- Instructions for the task -
Scan the entries line by line and return those with "white".

- Source records -
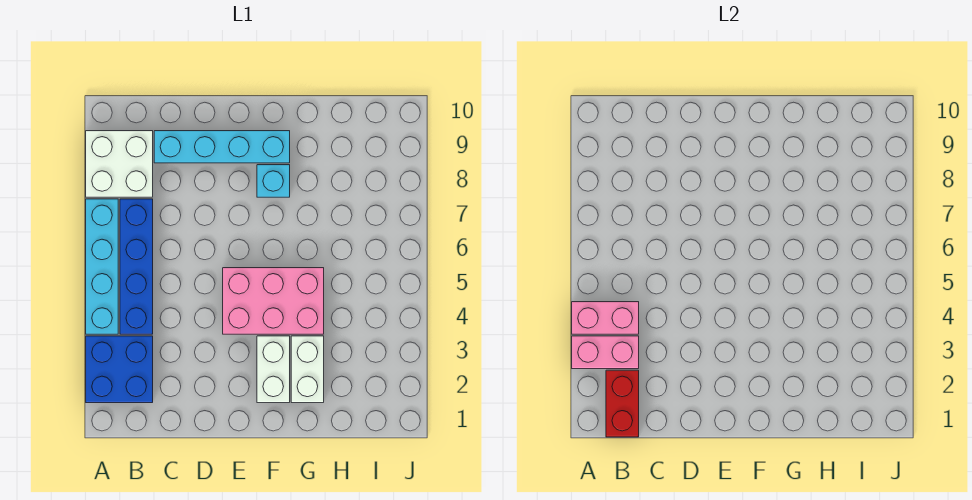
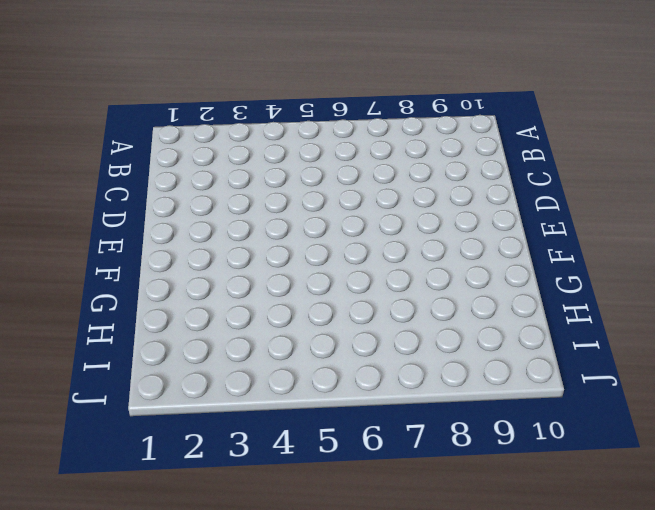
none -> blue brick A2:B3 level 1
none -> cyan brick A4:A7 level 1
none -> white brick A8:B9 level 1

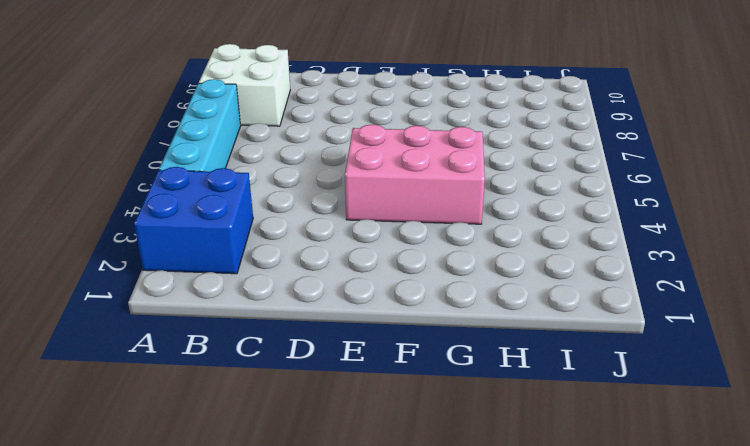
none -> blue brick B4:B7 level 1
none -> cyan brick C9:F9 level 1
none -> white brick F2:F3 level 1

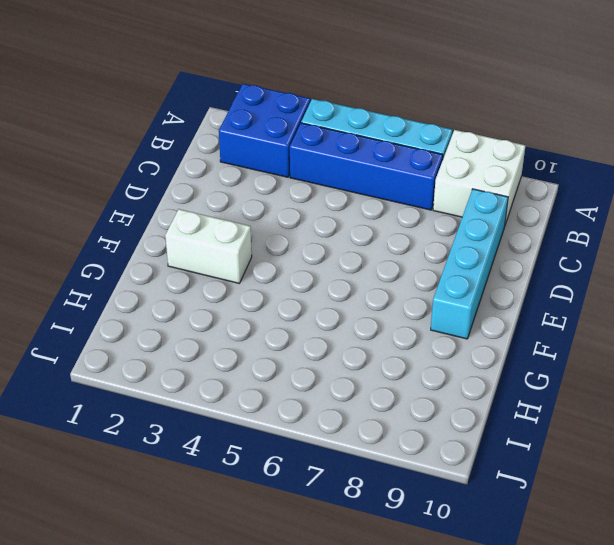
none -> pink brick E4:G5 level 1
none -> cyan brick F8 level 1
none -> white brick G2:G3 level 1

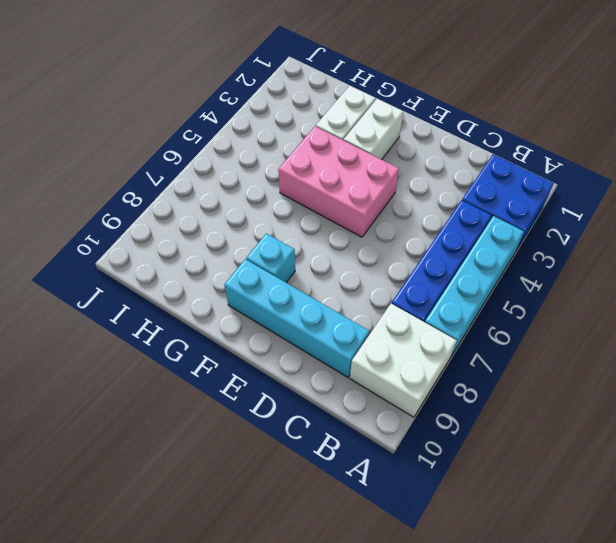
none -> pink brick A3:B3 level 2
none -> pink brick A4:B4 level 2
none -> red brick B1:B2 level 2

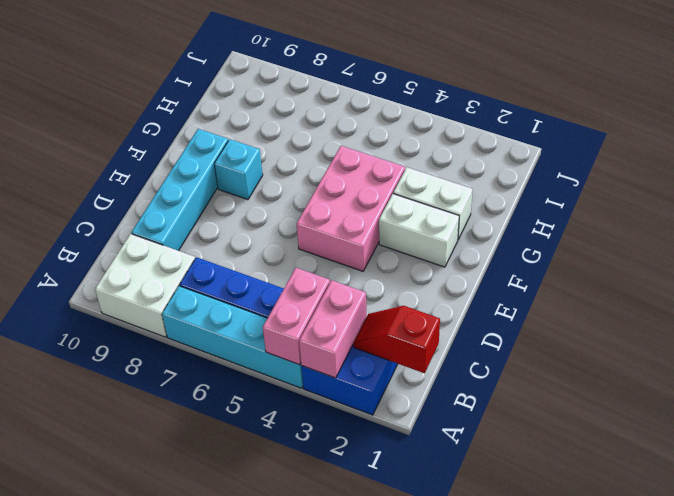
red slope B1:B2 level 2 top 1 -> red brick B1:B2 level 2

- Exercise result -
none -> white brick A8:B9 level 1
none -> white brick F2:F3 level 1
none -> white brick G2:G3 level 1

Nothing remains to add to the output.